Exclude the images and repeat all remaining entries exactly.

***** Given records

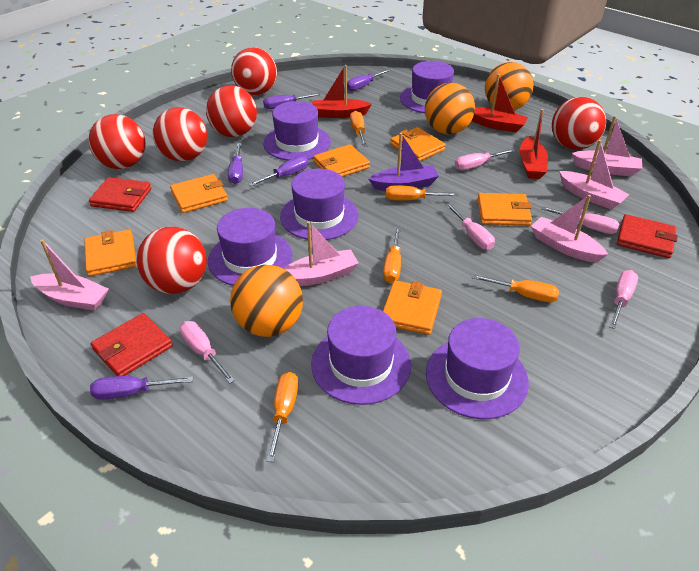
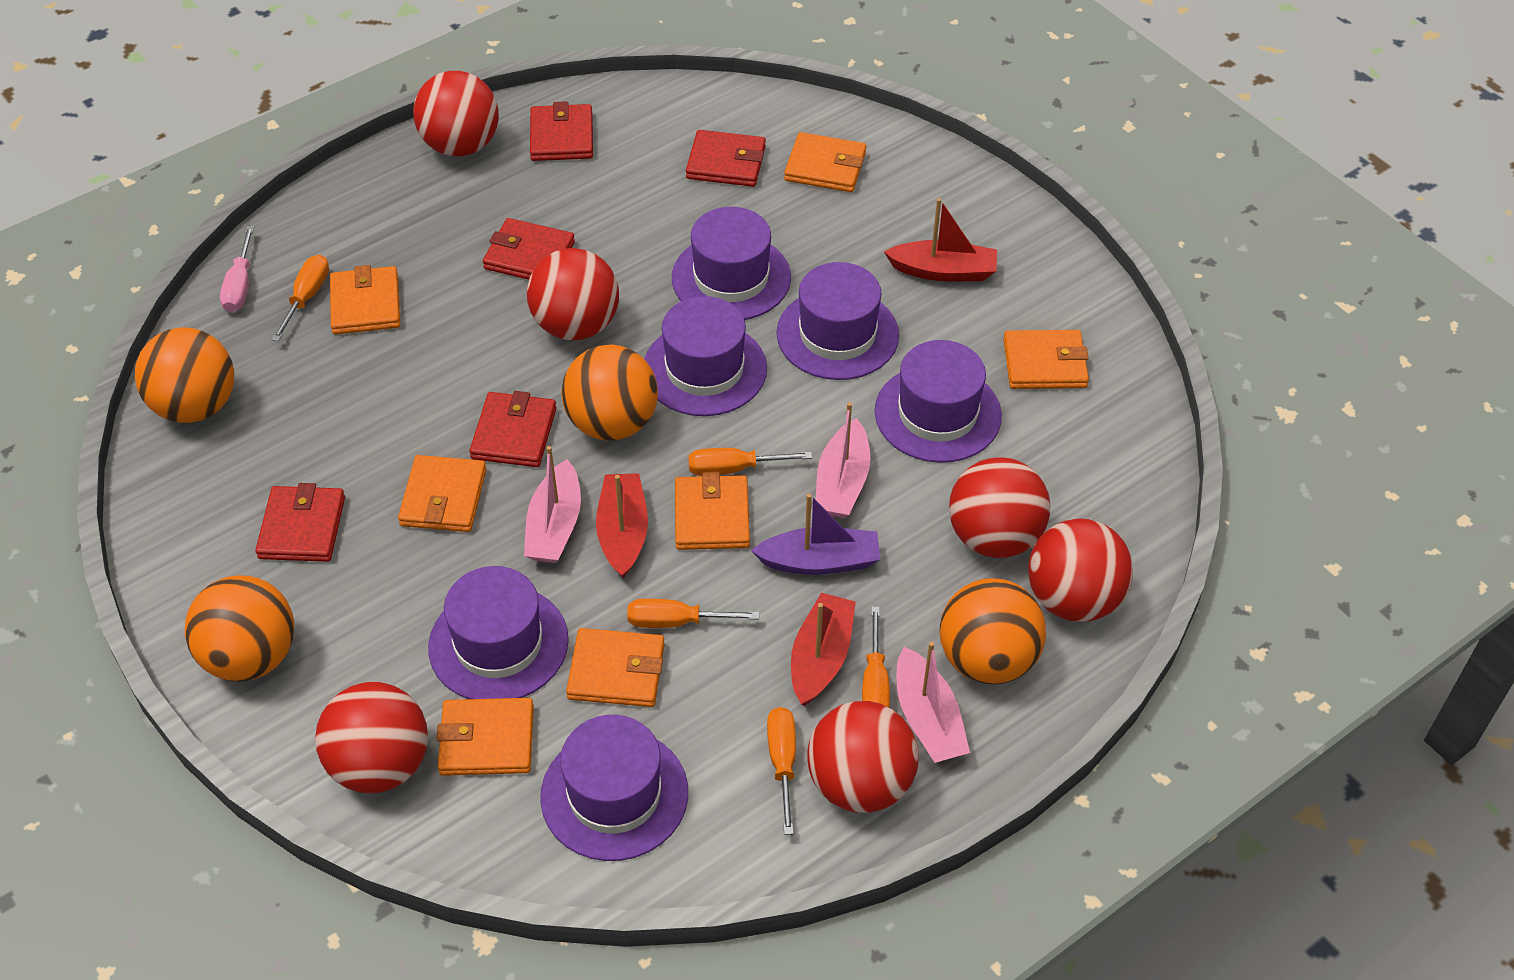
orange ball: 3 -> 4
orange wallet: 6 -> 7
pink boat: 5 -> 3
pink screwdriver: 5 -> 1
purple screwdriver: 5 -> 0
red wallet: 3 -> 5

**********

--- Exercise response ---
orange ball: 3 -> 4
orange wallet: 6 -> 7
pink boat: 5 -> 3
pink screwdriver: 5 -> 1
purple screwdriver: 5 -> 0
red wallet: 3 -> 5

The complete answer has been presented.